┌──

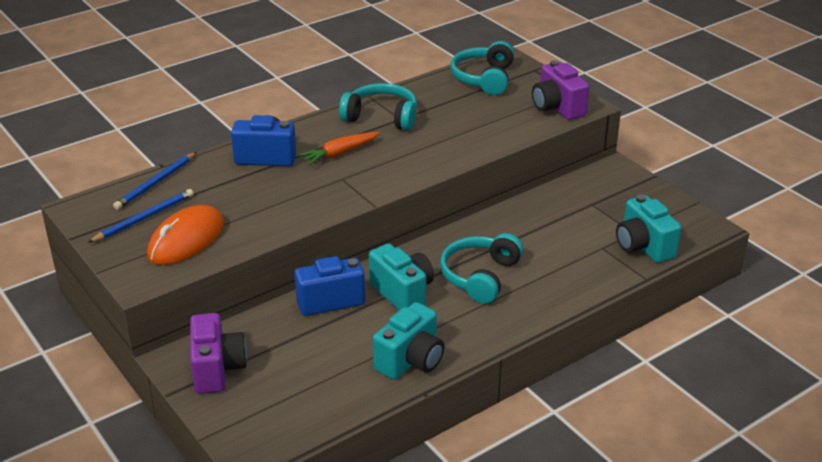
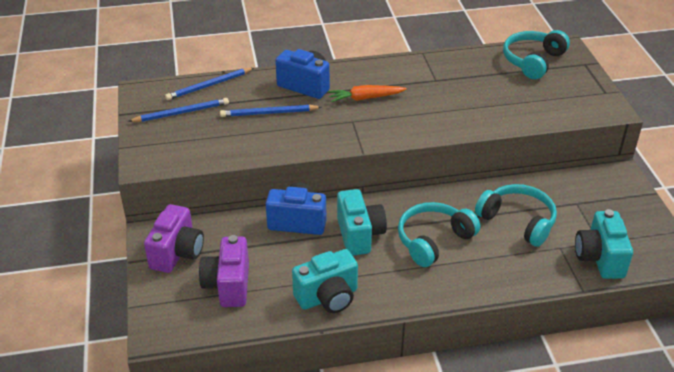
camera: 25 degrees right, 5 degrees up
orange mouse [147,205,224,265] -> none
turquoise headphones [339,83,417,131] -> turquoise headphones moved to [475,184,557,247]
purple camera [532,60,589,120] -> purple camera moved to [199,235,249,307]
none -> blue pencil [220,105,321,117]

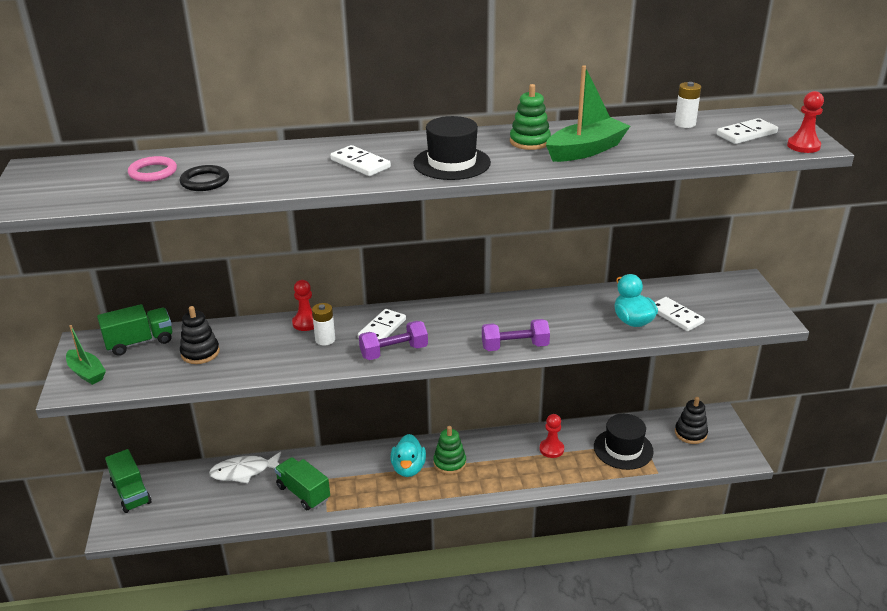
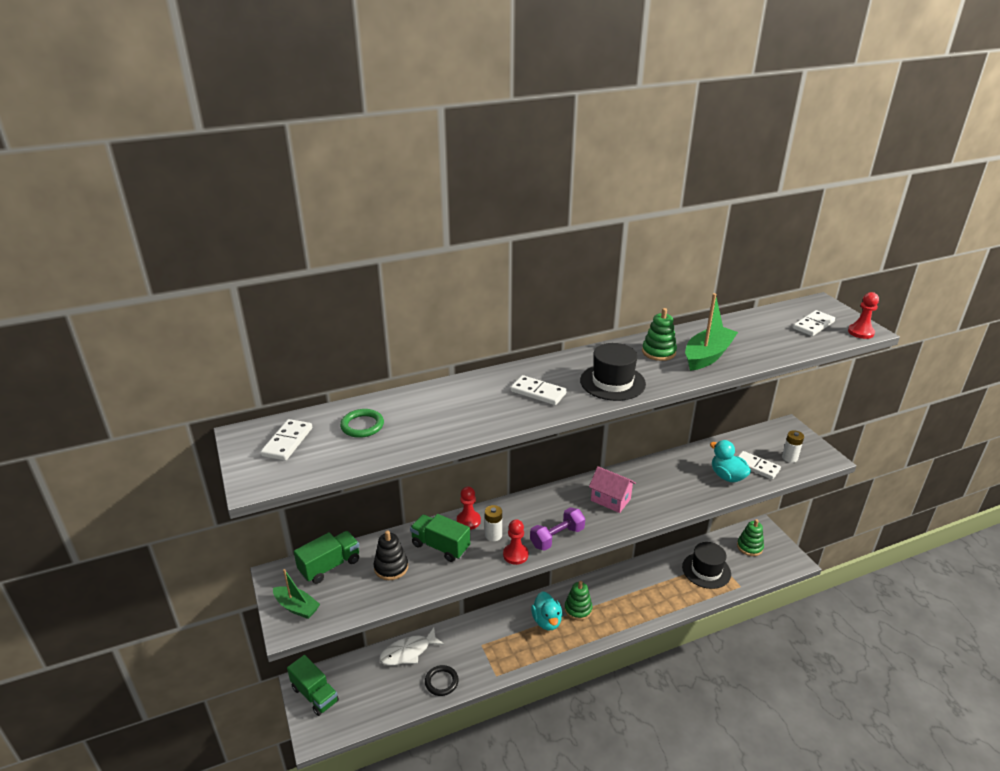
camera: 15 degrees left, 0 degrees up
pink ring [128,156,177,182] -> green ring [340,409,384,438]
black ring [179,165,229,191] -> black ring moved to [425,665,459,696]
green truck [274,457,330,510] -> green truck moved to [410,514,470,562]
white domino [358,309,406,339] -> white domino moved to [261,419,312,461]
purple dumbbell [482,319,550,351] -> none
red pawn [539,414,564,458] -> red pawn moved to [503,519,529,565]
white battery [674,82,701,128] -> white battery moved to [782,430,804,463]
black stacking toy [675,397,708,444] -> green stacking toy [737,519,764,556]
none -> pink house [589,466,636,513]

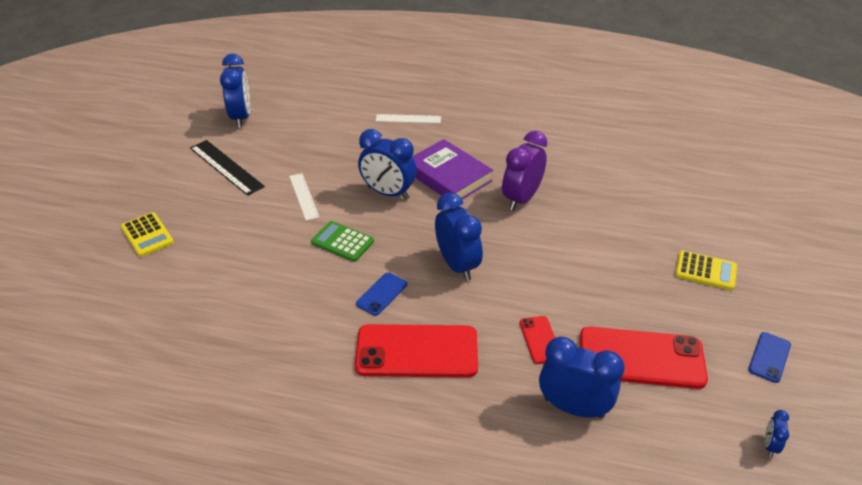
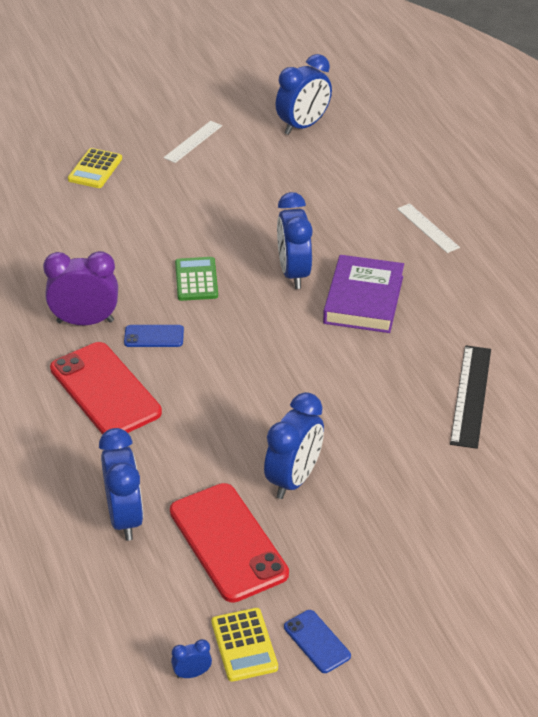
camera: 55 degrees right, 0 degrees up
black ruler [190,140,265,196] -> black ruler moved to [450,345,491,449]
white ruler [289,173,320,221] -> white ruler moved to [164,121,222,163]
blue clock [435,192,483,281] -> blue clock moved to [264,392,324,499]
purple clock [502,131,547,211] -> purple clock moved to [43,251,118,325]
red phone [520,316,555,364] -> none
yellow calculator [675,250,737,290] -> yellow calculator moved to [211,608,278,682]
blue phone [748,332,791,383] -> blue phone turned 60 degrees clockwise [284,610,351,673]

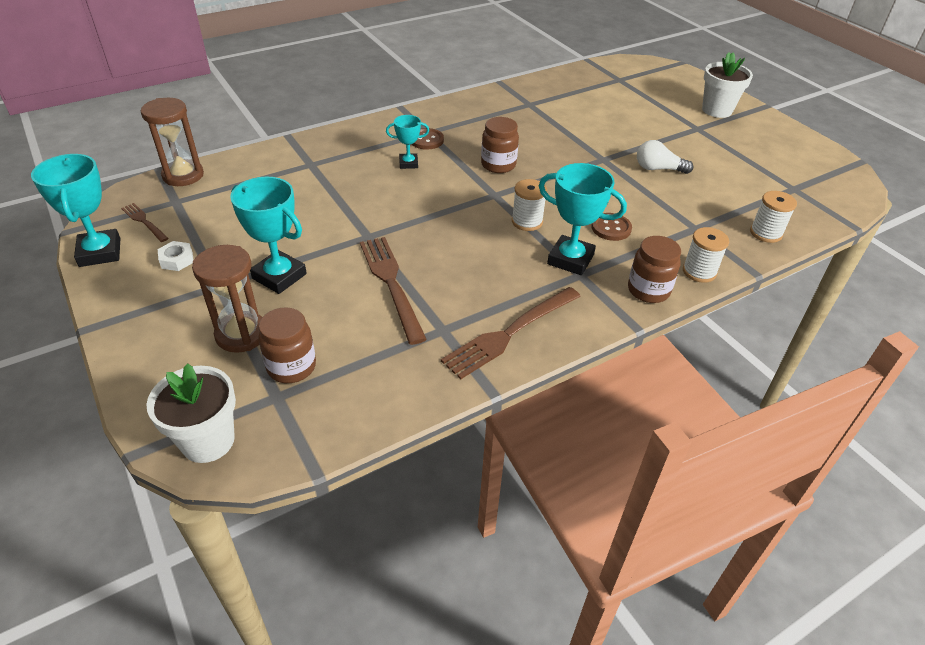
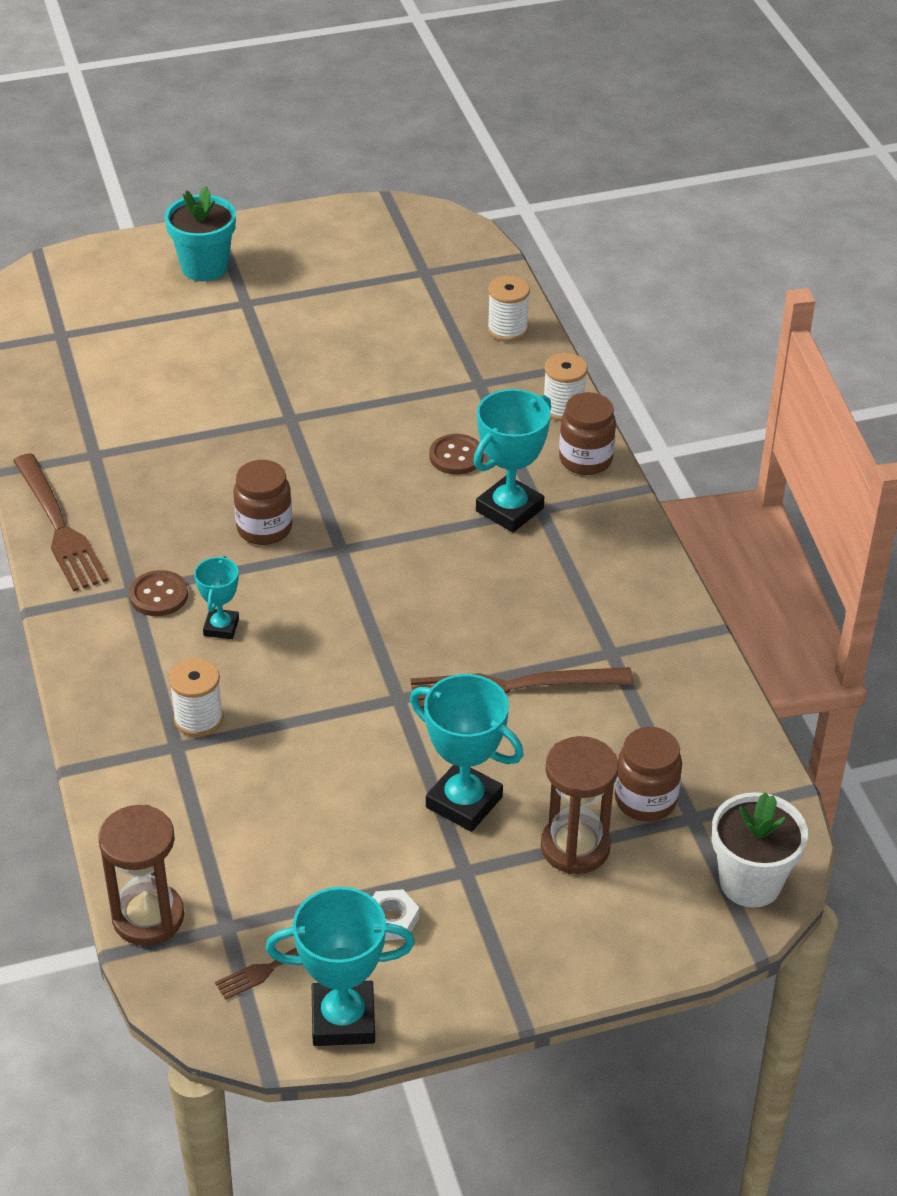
camera: 75 degrees left, 0 degrees up
turquoise trophy [230,177,307,294] -> turquoise trophy turned 75 degrees clockwise [410,674,524,832]
brown fork [441,287,581,379] -> brown fork moved to [13,453,108,592]
white spool [512,179,547,231] -> white spool moved to [169,658,223,737]
white light bulb [637,140,693,174] -> none
white flower pot [702,52,753,118] -> turquoise flower pot [165,186,236,281]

└──

_HOW TO COMPLETE THIS TASK_
Reproduce all of the entries above word for word, but leave out their pictures.

_YOUR SOLUTION_
camera: 25 degrees right, 5 degrees up
orange mouse [147,205,224,265] -> none
turquoise headphones [339,83,417,131] -> turquoise headphones moved to [475,184,557,247]
purple camera [532,60,589,120] -> purple camera moved to [199,235,249,307]
none -> blue pencil [220,105,321,117]

camera: 15 degrees left, 0 degrees up
pink ring [128,156,177,182] -> green ring [340,409,384,438]
black ring [179,165,229,191] -> black ring moved to [425,665,459,696]
green truck [274,457,330,510] -> green truck moved to [410,514,470,562]
white domino [358,309,406,339] -> white domino moved to [261,419,312,461]
purple dumbbell [482,319,550,351] -> none
red pawn [539,414,564,458] -> red pawn moved to [503,519,529,565]
white battery [674,82,701,128] -> white battery moved to [782,430,804,463]
black stacking toy [675,397,708,444] -> green stacking toy [737,519,764,556]
none -> pink house [589,466,636,513]

camera: 55 degrees right, 0 degrees up
black ruler [190,140,265,196] -> black ruler moved to [450,345,491,449]
white ruler [289,173,320,221] -> white ruler moved to [164,121,222,163]
blue clock [435,192,483,281] -> blue clock moved to [264,392,324,499]
purple clock [502,131,547,211] -> purple clock moved to [43,251,118,325]
red phone [520,316,555,364] -> none
yellow calculator [675,250,737,290] -> yellow calculator moved to [211,608,278,682]
blue phone [748,332,791,383] -> blue phone turned 60 degrees clockwise [284,610,351,673]

camera: 75 degrees left, 0 degrees up
turquoise trophy [230,177,307,294] -> turquoise trophy turned 75 degrees clockwise [410,674,524,832]
brown fork [441,287,581,379] -> brown fork moved to [13,453,108,592]
white spool [512,179,547,231] -> white spool moved to [169,658,223,737]
white light bulb [637,140,693,174] -> none
white flower pot [702,52,753,118] -> turquoise flower pot [165,186,236,281]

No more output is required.